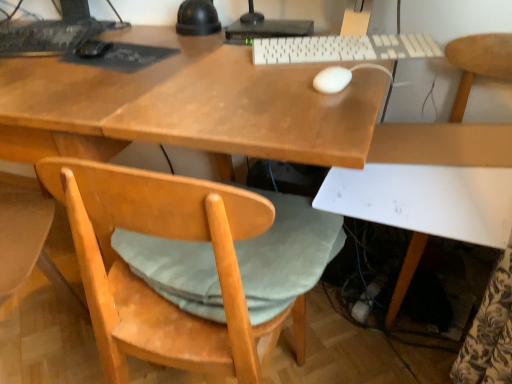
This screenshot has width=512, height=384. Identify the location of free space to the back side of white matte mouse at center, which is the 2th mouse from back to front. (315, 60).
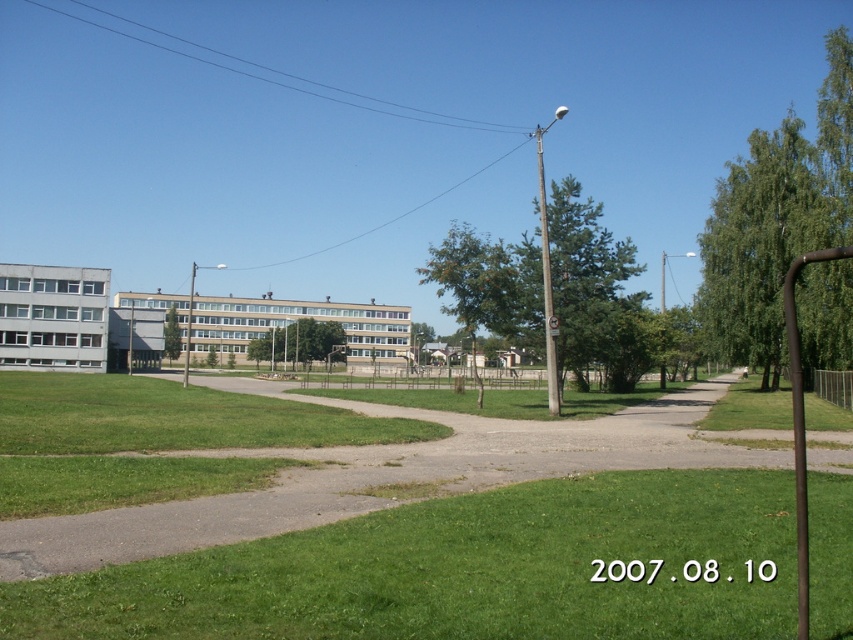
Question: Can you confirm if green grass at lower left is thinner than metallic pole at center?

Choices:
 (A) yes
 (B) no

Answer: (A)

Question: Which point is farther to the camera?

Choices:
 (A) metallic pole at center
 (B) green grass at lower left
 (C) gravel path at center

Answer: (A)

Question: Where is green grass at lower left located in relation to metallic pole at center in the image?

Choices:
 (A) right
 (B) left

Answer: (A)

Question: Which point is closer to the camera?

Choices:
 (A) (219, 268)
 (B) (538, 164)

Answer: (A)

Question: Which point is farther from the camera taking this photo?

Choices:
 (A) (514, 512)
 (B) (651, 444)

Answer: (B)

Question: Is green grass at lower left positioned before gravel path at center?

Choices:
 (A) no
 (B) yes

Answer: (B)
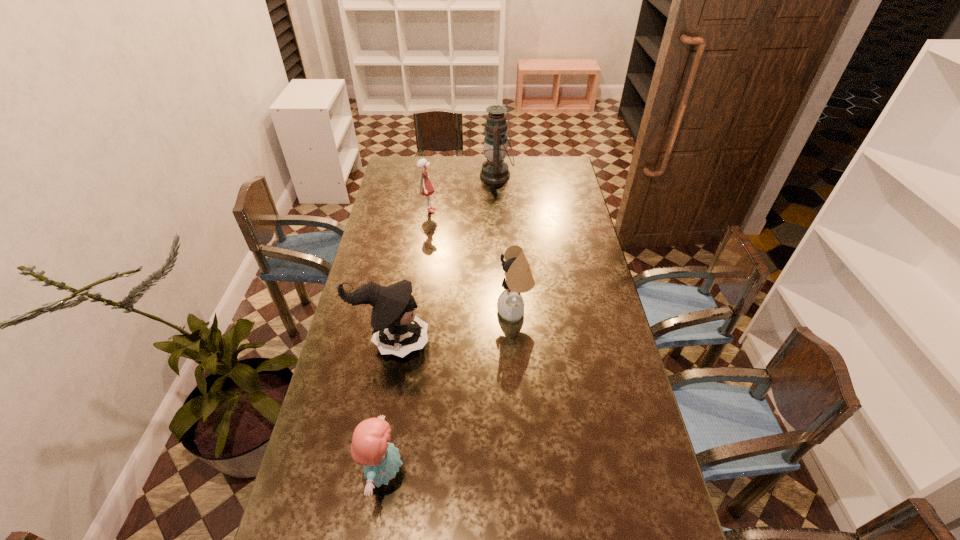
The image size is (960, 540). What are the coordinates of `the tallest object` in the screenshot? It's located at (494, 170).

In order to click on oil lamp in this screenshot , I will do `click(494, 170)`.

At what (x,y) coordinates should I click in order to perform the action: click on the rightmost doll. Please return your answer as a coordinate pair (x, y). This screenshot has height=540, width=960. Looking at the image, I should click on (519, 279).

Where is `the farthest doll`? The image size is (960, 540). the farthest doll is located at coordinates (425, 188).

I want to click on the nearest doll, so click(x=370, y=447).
---
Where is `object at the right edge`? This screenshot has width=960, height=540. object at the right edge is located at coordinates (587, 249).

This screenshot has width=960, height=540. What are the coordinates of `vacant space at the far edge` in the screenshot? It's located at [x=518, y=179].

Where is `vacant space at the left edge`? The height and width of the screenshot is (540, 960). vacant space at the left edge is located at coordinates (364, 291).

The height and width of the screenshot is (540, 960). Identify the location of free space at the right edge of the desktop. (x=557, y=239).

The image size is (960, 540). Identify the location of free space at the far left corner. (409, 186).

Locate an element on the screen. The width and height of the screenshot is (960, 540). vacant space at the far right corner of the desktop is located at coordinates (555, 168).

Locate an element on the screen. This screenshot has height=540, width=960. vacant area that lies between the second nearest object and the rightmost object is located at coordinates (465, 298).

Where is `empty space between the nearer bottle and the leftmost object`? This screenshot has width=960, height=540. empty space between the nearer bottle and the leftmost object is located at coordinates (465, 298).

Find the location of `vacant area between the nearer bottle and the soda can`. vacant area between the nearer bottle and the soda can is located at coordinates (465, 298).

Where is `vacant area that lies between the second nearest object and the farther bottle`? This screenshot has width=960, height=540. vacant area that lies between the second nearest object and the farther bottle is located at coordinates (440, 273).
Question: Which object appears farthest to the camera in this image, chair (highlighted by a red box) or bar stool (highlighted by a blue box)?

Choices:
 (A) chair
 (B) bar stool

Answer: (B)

**REQUIRED WORK**
Repeat the lines of the entries above word for word, starting at the line containing "coordinates (425, 188)." and continuing down through the line containing "I want to click".

**CORRECT RESPONSE**
Where is `the farthest doll`? The image size is (960, 540). the farthest doll is located at coordinates (425, 188).

I want to click on the nearest doll, so click(x=370, y=447).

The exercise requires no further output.